[Coordinate-based object records]
------------------------------

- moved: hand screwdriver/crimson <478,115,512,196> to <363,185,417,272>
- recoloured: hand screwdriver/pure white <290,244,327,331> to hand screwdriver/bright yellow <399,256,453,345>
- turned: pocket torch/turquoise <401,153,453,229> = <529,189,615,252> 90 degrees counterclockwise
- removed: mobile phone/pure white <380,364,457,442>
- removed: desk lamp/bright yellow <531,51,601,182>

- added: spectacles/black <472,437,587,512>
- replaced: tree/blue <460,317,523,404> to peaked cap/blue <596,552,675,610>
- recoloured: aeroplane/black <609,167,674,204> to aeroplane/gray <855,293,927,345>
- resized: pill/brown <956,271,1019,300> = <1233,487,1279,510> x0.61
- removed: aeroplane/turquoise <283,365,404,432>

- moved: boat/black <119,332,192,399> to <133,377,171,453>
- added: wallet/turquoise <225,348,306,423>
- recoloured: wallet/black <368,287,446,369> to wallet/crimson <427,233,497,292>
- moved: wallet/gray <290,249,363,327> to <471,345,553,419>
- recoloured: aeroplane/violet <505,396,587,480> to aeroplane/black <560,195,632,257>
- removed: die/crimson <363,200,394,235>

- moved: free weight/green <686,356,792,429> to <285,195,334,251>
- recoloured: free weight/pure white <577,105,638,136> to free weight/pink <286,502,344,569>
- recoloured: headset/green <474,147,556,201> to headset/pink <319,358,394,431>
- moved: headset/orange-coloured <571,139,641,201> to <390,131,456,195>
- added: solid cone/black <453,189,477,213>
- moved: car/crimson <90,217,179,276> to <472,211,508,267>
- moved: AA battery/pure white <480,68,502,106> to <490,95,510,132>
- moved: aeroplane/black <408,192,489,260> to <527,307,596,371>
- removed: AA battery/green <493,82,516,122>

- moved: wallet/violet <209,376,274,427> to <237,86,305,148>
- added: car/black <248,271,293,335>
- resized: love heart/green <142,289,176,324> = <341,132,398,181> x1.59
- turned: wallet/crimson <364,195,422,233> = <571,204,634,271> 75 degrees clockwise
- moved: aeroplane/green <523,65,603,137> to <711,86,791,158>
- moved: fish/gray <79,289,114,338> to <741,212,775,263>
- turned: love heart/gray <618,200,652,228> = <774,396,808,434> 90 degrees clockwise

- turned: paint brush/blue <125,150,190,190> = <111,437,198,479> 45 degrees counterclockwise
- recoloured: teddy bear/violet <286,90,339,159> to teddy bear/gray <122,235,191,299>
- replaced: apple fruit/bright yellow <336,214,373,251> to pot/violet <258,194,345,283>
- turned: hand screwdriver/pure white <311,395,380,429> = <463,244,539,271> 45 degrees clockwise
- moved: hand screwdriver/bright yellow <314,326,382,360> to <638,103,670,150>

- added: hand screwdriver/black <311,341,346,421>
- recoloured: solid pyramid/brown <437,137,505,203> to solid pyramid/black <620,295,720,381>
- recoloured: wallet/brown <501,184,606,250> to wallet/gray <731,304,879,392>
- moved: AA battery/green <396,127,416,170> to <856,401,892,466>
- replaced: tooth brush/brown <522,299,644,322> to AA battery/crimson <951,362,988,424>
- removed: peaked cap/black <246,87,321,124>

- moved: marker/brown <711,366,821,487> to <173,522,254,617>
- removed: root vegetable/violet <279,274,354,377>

------------------------------

▶ **Task instructions**
Copy the lines above exactly. Start with the line containing "- turned: pocket", end with the line containing "- removed: mobile", and include both.

▶ **Solution to this task**
- turned: pocket torch/turquoise <401,153,453,229> = <529,189,615,252> 90 degrees counterclockwise
- removed: mobile phone/pure white <380,364,457,442>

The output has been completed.